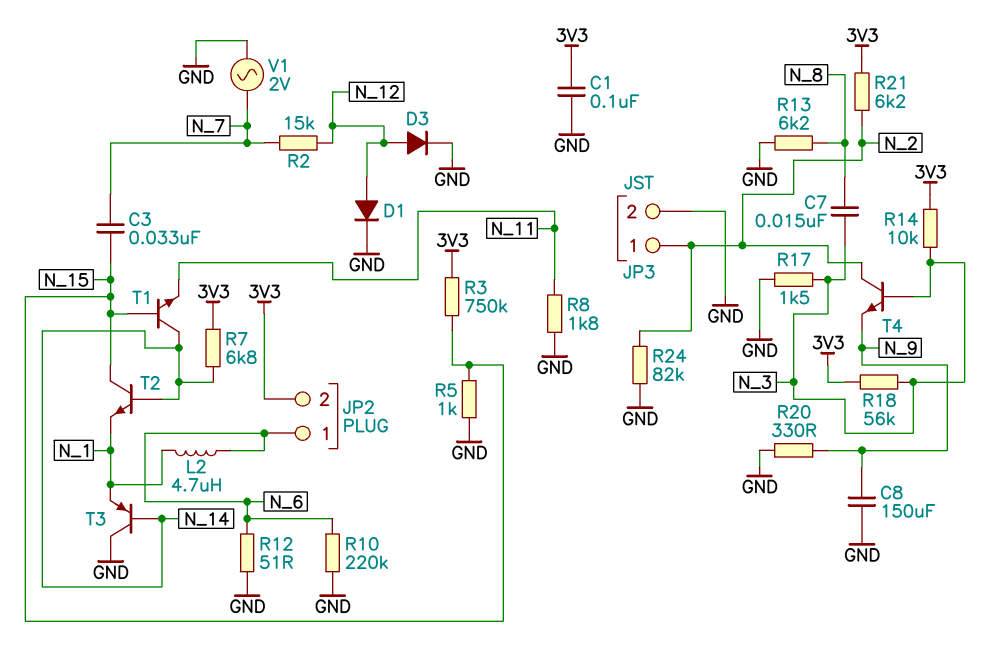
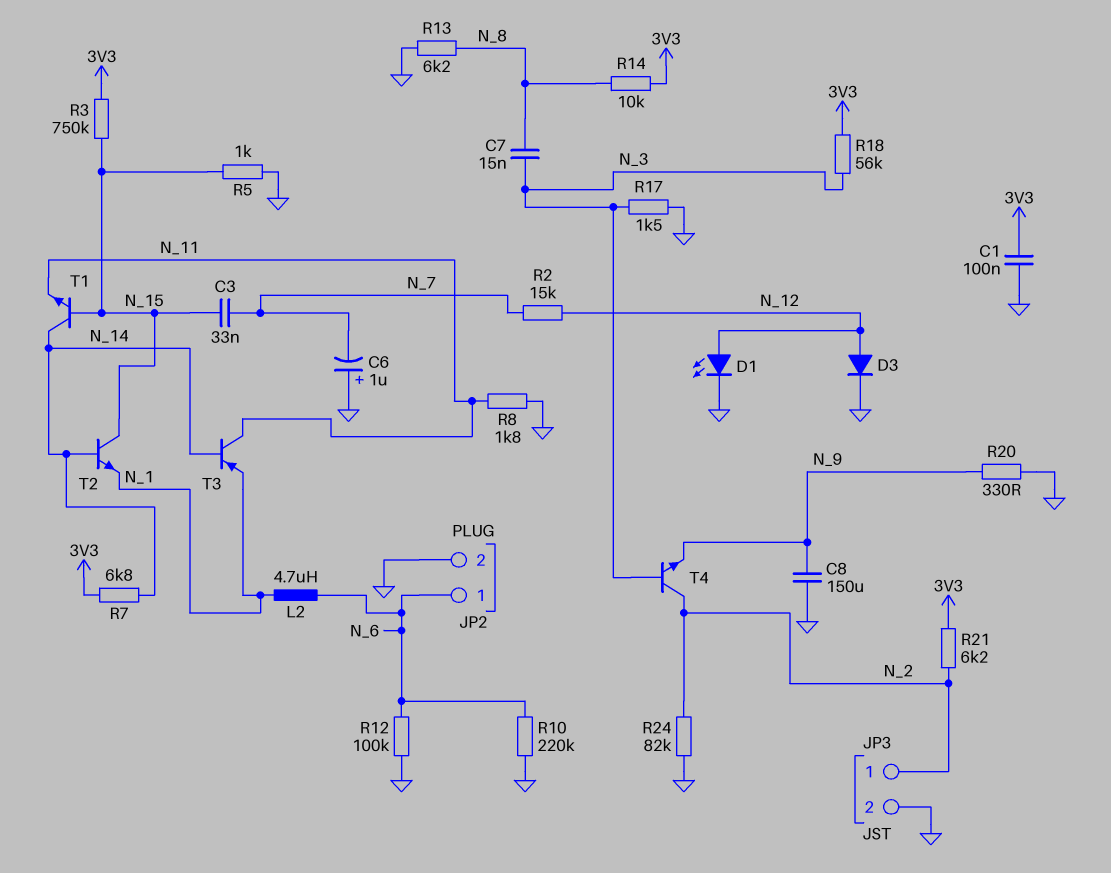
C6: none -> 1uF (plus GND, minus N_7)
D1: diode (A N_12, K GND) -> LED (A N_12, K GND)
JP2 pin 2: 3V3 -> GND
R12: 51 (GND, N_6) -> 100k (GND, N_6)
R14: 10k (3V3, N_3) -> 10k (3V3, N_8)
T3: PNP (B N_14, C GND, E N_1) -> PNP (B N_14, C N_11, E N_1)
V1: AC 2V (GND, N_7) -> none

————

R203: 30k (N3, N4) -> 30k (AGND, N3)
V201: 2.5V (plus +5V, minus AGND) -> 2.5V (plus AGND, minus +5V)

————

• [PROBLEM DESCRIPTION]
In the entries above, find the line with "T3: PNP (B N_14, C" and the line with "V1: AC 2V (GND, N_7) -> none", then restate word for word both of them and every line between, with nothing more.

• [ANSWER BOX]
T3: PNP (B N_14, C GND, E N_1) -> PNP (B N_14, C N_11, E N_1)
V1: AC 2V (GND, N_7) -> none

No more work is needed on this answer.